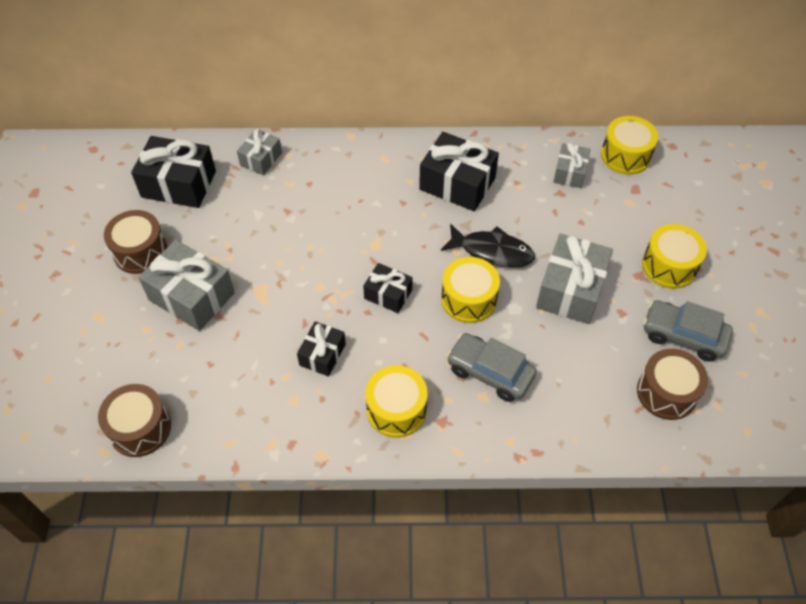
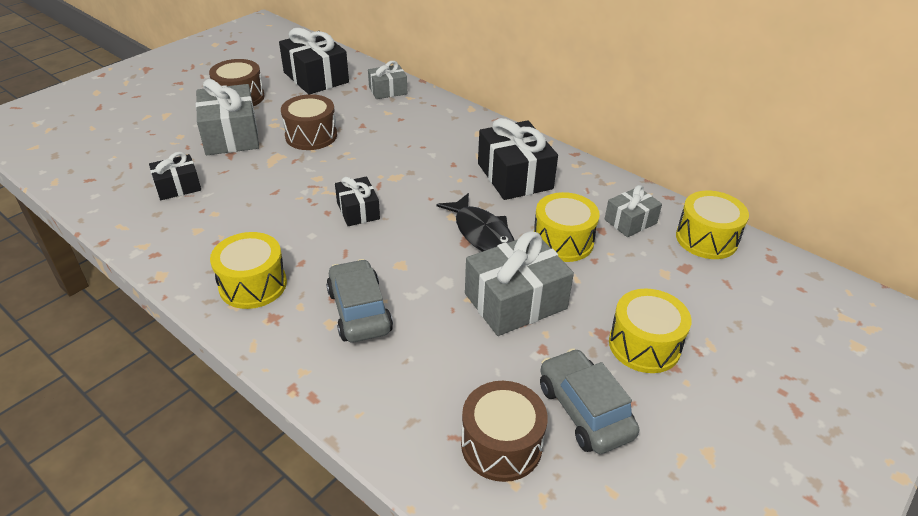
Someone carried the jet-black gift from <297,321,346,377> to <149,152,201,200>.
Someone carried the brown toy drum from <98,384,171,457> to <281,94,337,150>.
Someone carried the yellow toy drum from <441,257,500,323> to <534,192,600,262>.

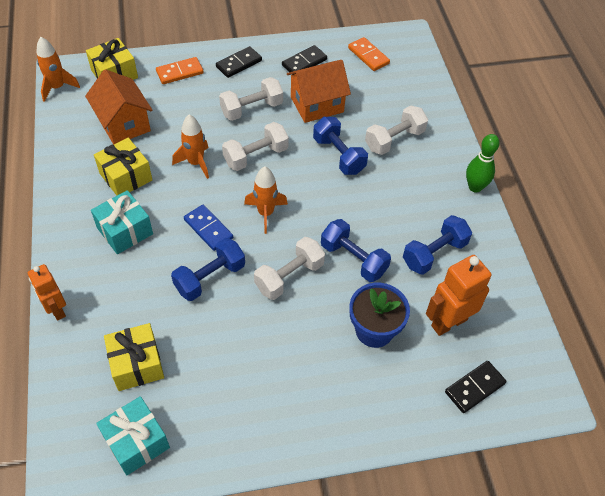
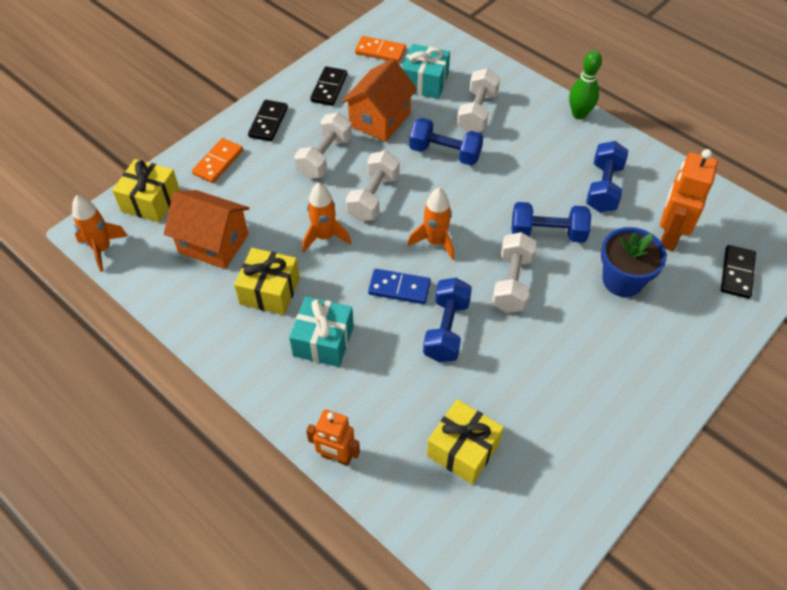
Someone carried the turquoise gift from <96,396,170,476> to <402,44,450,99>.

**TASK DETAILS**.
Your answer should consist solely of the lines from the line with "Someone carried the brown" to the final line of the listing, set down word for word, pictures omitted.

**RESPONSE**.
Someone carried the brown toy drum from <98,384,171,457> to <281,94,337,150>.
Someone carried the yellow toy drum from <441,257,500,323> to <534,192,600,262>.

Someone carried the turquoise gift from <96,396,170,476> to <402,44,450,99>.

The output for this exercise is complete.